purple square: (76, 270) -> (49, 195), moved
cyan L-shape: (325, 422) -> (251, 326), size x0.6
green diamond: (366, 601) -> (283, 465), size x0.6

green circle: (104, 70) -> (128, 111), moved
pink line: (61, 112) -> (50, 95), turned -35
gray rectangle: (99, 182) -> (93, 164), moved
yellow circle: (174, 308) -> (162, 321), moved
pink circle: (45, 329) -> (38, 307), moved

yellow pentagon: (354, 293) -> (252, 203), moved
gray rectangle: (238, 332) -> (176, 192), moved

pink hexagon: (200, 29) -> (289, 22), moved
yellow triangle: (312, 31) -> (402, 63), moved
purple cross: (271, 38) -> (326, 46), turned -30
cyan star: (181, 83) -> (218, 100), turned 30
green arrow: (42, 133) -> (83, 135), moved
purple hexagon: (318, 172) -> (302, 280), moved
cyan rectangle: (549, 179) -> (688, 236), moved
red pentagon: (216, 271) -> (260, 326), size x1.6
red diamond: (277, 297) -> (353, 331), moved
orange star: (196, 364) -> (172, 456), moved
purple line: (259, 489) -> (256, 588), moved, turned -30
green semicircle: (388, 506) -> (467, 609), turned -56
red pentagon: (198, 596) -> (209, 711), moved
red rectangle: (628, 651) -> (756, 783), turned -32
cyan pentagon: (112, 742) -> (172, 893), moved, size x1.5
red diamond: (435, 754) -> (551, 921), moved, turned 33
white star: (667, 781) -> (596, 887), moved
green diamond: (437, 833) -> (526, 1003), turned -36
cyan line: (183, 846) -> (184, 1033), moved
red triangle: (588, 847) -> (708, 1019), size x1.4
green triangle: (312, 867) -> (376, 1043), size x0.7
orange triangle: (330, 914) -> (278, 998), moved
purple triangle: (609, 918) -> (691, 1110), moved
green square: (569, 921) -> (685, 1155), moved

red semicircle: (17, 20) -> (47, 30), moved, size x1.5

■ **What to produce**: Report all lines in the records that include the string "gray".

■ **Task output**:
gray rectangle: (99, 182) -> (93, 164), moved
gray rectangle: (238, 332) -> (176, 192), moved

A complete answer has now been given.